THE DATA:
+++

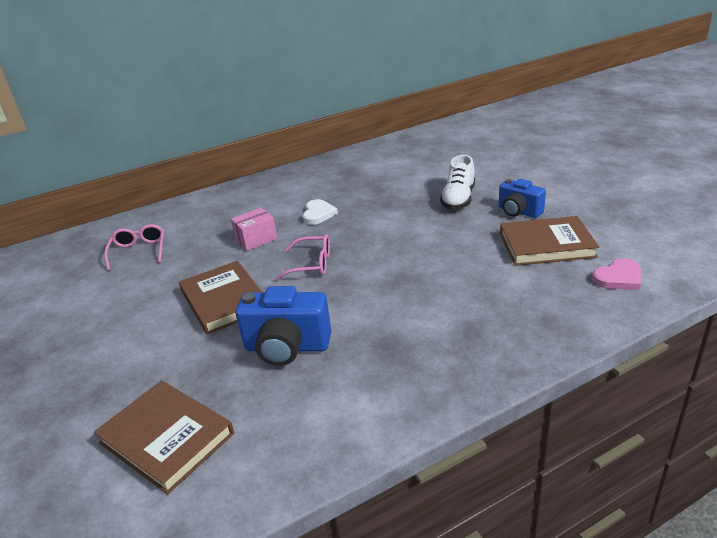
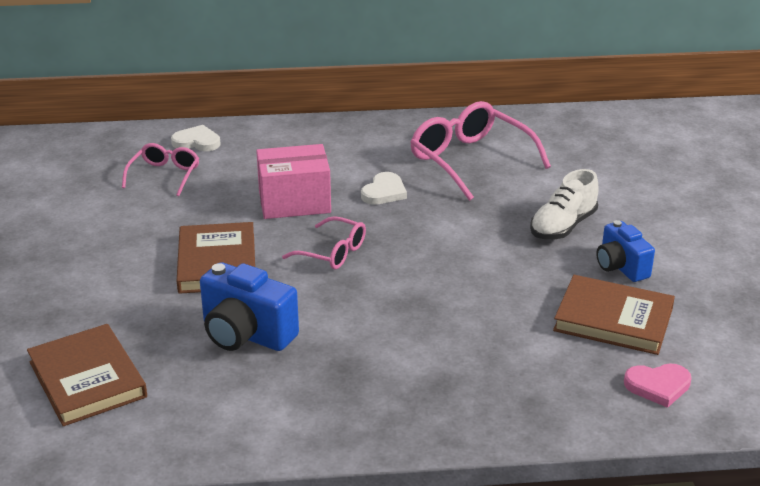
camera: 20 degrees right, 0 degrees up
(151, 222) = (197, 142): none -> white heart
(256, 239) = (294, 202): pink box -> pink box, size x1.58
(362, 179) = (470, 160): none -> pink glasses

+++

WHAT YOU ARE ASKED TO DO: If pictures appear in the data, do not print them; repeat the rest exactly.

ANSWER:
camera: 20 degrees right, 0 degrees up
(151, 222) = (197, 142): none -> white heart
(256, 239) = (294, 202): pink box -> pink box, size x1.58
(362, 179) = (470, 160): none -> pink glasses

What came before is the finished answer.